**THE PROBLEM:** Using the line that contains "[209, 261, 249, 320]" as the start, restate each line word for word through the final line of the material below, and return only those.

**DATA TO EXAMINE:**
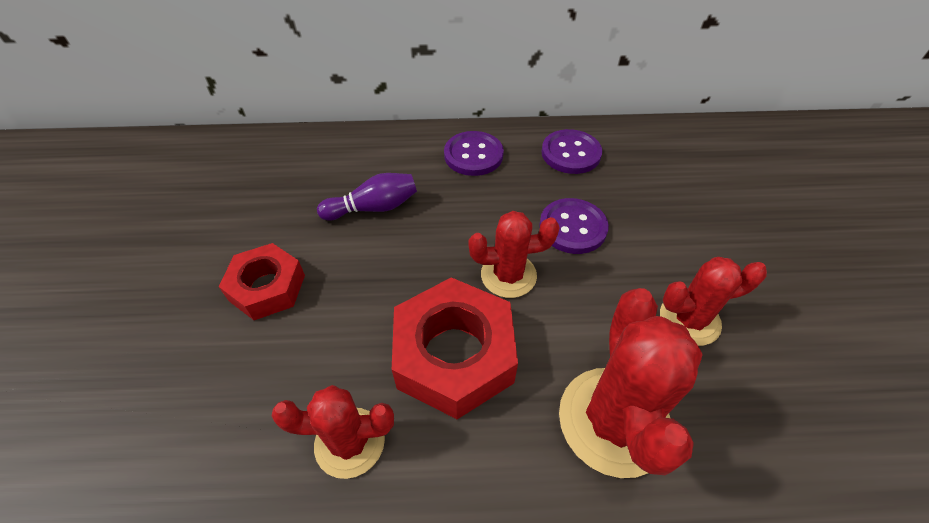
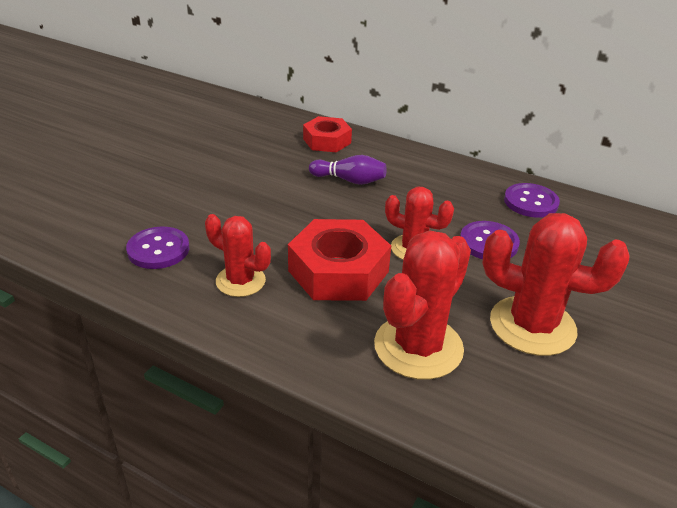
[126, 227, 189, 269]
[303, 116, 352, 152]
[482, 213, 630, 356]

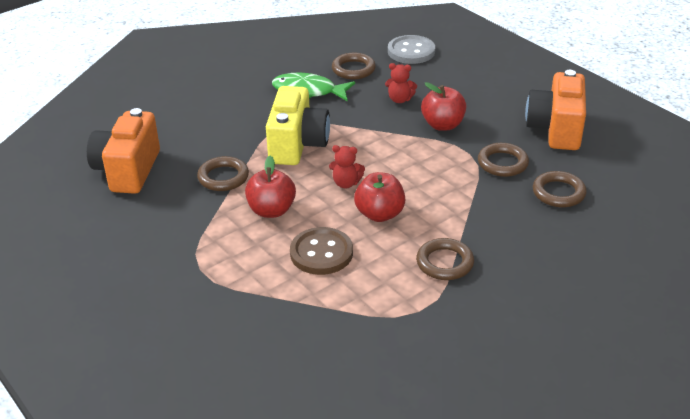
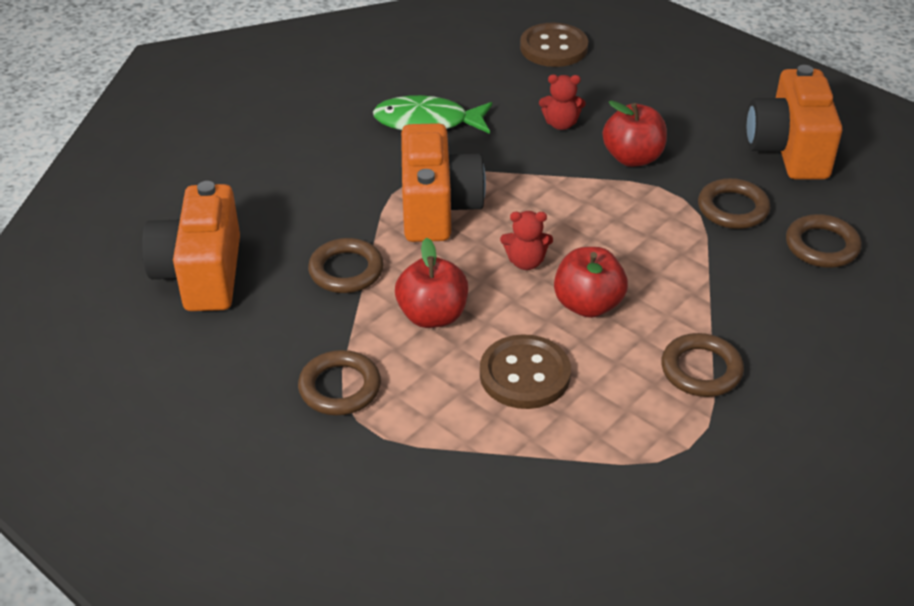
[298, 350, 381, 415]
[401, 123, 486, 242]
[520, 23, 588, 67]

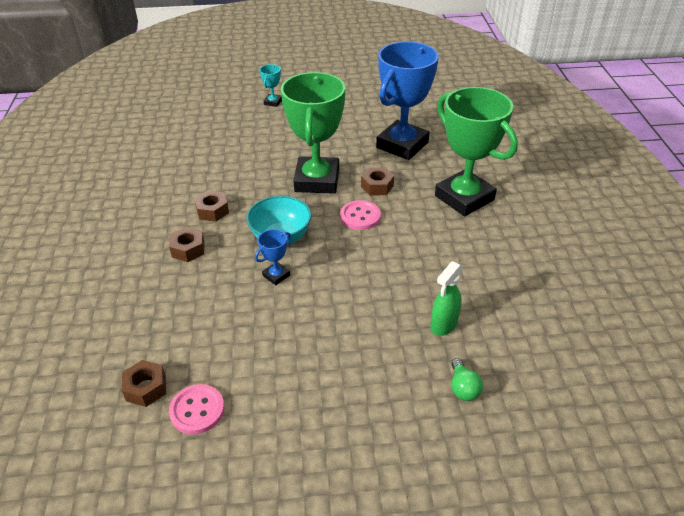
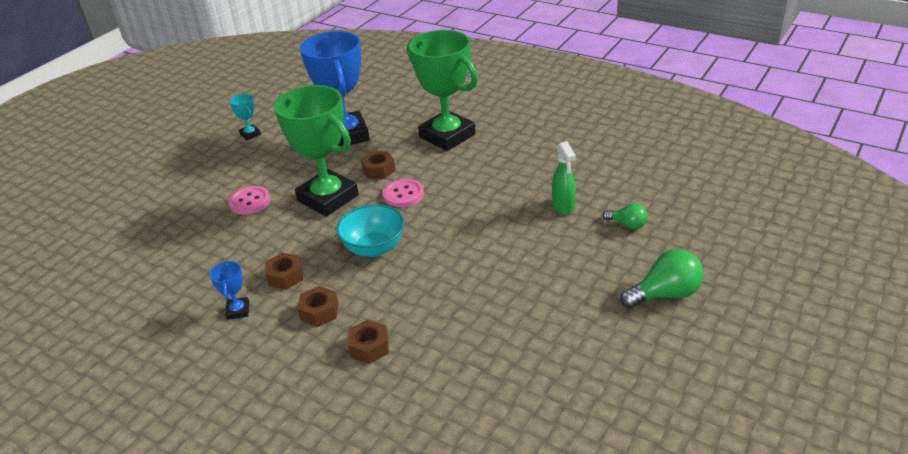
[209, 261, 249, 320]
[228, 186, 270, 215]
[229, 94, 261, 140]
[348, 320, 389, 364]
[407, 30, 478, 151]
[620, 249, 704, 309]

**EXERCISE RESULT:**
[209, 261, 249, 320]
[228, 186, 270, 215]
[229, 94, 261, 140]
[348, 320, 389, 364]
[407, 30, 478, 151]
[620, 249, 704, 309]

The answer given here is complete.